[Source data]
- - - -

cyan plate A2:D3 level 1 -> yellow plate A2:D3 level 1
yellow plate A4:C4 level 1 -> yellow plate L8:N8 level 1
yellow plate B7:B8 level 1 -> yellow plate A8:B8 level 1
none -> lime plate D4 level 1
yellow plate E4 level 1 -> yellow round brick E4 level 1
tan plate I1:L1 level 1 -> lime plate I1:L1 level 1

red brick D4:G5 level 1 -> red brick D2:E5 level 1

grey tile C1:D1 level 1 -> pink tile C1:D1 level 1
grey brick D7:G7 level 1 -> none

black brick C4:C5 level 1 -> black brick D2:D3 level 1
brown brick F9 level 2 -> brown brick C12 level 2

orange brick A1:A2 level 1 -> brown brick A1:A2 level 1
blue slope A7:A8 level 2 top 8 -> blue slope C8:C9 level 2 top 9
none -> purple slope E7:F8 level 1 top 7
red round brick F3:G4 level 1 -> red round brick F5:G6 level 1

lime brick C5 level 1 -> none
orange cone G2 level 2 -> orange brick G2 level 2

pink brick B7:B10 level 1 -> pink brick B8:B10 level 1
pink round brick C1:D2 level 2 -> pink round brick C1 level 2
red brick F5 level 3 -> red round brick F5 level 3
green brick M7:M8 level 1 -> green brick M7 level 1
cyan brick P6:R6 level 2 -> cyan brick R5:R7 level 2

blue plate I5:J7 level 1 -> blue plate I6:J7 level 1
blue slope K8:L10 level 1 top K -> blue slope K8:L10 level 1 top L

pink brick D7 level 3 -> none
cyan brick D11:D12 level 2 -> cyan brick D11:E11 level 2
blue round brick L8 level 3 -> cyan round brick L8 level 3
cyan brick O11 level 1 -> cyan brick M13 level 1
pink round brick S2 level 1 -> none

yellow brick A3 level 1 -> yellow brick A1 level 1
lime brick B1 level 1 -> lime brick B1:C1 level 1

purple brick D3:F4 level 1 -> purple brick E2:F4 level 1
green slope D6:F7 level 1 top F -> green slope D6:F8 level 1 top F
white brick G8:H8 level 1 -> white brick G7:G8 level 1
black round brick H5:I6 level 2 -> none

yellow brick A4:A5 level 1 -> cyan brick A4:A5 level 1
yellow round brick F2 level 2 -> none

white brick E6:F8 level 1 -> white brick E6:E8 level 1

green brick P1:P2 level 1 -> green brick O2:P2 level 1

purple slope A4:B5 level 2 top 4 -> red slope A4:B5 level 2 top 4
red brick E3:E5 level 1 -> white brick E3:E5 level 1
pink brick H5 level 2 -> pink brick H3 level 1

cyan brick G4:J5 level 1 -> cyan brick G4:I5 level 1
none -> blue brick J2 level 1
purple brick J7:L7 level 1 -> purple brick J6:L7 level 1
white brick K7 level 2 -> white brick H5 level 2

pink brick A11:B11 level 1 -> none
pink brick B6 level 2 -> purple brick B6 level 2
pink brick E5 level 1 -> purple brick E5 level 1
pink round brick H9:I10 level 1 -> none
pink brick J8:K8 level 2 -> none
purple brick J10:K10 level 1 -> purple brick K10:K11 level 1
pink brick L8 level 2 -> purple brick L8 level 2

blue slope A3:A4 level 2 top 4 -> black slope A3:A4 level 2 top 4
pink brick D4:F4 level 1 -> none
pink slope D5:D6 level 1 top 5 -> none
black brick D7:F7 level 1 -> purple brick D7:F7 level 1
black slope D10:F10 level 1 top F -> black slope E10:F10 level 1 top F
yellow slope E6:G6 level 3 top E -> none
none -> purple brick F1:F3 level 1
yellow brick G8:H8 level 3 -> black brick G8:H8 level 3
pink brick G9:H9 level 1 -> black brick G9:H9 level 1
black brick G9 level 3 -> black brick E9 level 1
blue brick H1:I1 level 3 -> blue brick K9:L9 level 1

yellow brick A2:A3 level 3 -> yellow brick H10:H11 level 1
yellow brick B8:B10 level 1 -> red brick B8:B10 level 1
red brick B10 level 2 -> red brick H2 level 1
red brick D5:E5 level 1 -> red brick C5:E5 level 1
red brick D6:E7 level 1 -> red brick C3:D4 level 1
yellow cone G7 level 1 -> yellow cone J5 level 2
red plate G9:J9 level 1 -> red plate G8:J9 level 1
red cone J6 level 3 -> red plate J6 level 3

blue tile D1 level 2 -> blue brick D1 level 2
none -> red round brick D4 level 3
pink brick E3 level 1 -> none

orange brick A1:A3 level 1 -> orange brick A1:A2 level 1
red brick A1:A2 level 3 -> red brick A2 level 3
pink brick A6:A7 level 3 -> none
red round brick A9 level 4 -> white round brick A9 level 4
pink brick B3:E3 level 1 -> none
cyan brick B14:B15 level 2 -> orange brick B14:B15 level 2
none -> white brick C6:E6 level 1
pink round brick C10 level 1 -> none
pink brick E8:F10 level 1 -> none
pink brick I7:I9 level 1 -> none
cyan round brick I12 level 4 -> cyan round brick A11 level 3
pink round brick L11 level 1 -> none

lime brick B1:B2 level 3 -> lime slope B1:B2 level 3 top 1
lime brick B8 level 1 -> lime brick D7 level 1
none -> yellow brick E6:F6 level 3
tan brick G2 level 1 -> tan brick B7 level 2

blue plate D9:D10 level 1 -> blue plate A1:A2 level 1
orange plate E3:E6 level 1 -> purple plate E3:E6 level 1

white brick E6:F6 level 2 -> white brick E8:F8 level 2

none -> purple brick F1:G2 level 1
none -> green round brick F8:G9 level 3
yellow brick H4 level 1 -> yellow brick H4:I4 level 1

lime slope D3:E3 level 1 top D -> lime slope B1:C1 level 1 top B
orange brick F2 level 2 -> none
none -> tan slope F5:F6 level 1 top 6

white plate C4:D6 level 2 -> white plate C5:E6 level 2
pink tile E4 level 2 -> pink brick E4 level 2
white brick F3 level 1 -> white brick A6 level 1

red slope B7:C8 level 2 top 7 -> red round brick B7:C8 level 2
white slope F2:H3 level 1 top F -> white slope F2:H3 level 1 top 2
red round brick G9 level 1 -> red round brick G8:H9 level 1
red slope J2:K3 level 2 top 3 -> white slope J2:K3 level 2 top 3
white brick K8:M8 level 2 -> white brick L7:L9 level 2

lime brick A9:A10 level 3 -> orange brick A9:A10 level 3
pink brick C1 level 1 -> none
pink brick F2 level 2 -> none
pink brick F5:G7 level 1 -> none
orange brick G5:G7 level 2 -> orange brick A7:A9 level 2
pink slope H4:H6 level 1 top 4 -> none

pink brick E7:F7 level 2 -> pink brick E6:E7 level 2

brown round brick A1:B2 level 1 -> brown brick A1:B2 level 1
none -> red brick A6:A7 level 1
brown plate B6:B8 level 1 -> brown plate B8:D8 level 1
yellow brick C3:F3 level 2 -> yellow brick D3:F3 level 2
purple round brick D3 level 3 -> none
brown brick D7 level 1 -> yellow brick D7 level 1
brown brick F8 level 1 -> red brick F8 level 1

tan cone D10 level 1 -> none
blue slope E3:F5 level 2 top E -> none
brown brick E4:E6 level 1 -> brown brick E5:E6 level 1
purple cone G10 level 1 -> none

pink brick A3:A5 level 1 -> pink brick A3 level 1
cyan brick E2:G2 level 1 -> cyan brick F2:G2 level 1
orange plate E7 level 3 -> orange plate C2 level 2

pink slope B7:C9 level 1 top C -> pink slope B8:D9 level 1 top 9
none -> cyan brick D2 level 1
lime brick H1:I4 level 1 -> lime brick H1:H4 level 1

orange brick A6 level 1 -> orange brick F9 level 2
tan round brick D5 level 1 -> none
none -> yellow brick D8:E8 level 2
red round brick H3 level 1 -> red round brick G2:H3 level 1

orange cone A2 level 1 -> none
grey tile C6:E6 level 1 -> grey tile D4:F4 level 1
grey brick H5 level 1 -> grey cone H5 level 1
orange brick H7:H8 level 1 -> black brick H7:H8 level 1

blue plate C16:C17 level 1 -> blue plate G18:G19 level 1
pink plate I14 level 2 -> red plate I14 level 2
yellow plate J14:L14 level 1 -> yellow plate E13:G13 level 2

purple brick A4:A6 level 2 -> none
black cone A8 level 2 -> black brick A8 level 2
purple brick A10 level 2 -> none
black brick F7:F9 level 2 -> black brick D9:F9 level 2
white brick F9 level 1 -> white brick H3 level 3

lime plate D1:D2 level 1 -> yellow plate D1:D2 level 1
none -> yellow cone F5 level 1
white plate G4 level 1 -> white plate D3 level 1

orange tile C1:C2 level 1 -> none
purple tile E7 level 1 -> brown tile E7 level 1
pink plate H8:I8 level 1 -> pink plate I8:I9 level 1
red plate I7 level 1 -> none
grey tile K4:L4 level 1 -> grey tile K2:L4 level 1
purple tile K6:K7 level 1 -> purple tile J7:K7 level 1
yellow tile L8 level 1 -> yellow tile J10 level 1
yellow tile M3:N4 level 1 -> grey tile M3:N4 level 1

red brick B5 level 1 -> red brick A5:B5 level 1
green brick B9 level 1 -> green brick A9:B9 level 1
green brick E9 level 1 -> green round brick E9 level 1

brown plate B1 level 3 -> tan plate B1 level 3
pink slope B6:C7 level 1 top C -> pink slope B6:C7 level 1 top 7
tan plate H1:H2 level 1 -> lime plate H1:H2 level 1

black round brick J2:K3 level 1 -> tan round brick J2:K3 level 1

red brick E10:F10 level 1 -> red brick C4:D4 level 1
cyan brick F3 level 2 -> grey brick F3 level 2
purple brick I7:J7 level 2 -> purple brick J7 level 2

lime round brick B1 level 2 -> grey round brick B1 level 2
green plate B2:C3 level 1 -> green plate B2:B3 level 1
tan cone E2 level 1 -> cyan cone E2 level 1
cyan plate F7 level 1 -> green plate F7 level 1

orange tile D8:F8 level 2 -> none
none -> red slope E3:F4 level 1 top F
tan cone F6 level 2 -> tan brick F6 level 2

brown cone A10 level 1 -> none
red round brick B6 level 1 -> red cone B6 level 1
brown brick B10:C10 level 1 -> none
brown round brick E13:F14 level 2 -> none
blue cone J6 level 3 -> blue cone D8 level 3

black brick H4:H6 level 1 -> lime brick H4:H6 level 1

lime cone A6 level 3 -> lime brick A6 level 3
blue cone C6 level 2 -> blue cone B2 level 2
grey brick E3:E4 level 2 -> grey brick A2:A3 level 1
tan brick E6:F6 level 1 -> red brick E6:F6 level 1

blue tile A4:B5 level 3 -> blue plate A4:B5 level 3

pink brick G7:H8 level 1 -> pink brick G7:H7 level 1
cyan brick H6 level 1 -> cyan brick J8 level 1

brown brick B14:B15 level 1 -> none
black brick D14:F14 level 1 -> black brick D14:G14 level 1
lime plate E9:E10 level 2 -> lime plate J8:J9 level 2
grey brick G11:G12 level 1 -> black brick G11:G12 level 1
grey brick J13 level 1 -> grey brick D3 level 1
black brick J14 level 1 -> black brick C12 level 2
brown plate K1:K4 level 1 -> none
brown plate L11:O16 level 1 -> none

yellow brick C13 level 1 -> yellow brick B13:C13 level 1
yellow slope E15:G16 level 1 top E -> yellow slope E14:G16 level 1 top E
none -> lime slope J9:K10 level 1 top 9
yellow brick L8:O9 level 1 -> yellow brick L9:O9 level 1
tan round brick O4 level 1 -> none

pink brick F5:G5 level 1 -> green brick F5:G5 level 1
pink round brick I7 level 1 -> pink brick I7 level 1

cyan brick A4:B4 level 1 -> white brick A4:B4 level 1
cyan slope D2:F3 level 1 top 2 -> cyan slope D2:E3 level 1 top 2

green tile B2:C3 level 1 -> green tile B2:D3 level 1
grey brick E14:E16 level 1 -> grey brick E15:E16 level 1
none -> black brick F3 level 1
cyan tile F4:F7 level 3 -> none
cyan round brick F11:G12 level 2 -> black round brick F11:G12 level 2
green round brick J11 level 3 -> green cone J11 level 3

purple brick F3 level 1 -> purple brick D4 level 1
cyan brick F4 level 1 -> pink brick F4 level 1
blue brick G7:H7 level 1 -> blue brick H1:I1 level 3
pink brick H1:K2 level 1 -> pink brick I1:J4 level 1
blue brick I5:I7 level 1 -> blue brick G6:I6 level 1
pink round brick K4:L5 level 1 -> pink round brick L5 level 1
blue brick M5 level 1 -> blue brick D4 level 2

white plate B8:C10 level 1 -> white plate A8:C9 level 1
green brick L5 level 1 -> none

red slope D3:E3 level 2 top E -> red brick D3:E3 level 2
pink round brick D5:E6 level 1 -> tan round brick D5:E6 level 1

- - - -

◆ THE TASK ◆
What you return should be exactly the lines above, starting at the one with "cyan round brick I12" and ending at the one with "white slope F2:H3 level 1 top F", and nothing else.

◆ ANSWER TO THE PROBLEM ◆
cyan round brick I12 level 4 -> cyan round brick A11 level 3
pink round brick L11 level 1 -> none

lime brick B1:B2 level 3 -> lime slope B1:B2 level 3 top 1
lime brick B8 level 1 -> lime brick D7 level 1
none -> yellow brick E6:F6 level 3
tan brick G2 level 1 -> tan brick B7 level 2

blue plate D9:D10 level 1 -> blue plate A1:A2 level 1
orange plate E3:E6 level 1 -> purple plate E3:E6 level 1

white brick E6:F6 level 2 -> white brick E8:F8 level 2

none -> purple brick F1:G2 level 1
none -> green round brick F8:G9 level 3
yellow brick H4 level 1 -> yellow brick H4:I4 level 1

lime slope D3:E3 level 1 top D -> lime slope B1:C1 level 1 top B
orange brick F2 level 2 -> none
none -> tan slope F5:F6 level 1 top 6

white plate C4:D6 level 2 -> white plate C5:E6 level 2
pink tile E4 level 2 -> pink brick E4 level 2
white brick F3 level 1 -> white brick A6 level 1

red slope B7:C8 level 2 top 7 -> red round brick B7:C8 level 2
white slope F2:H3 level 1 top F -> white slope F2:H3 level 1 top 2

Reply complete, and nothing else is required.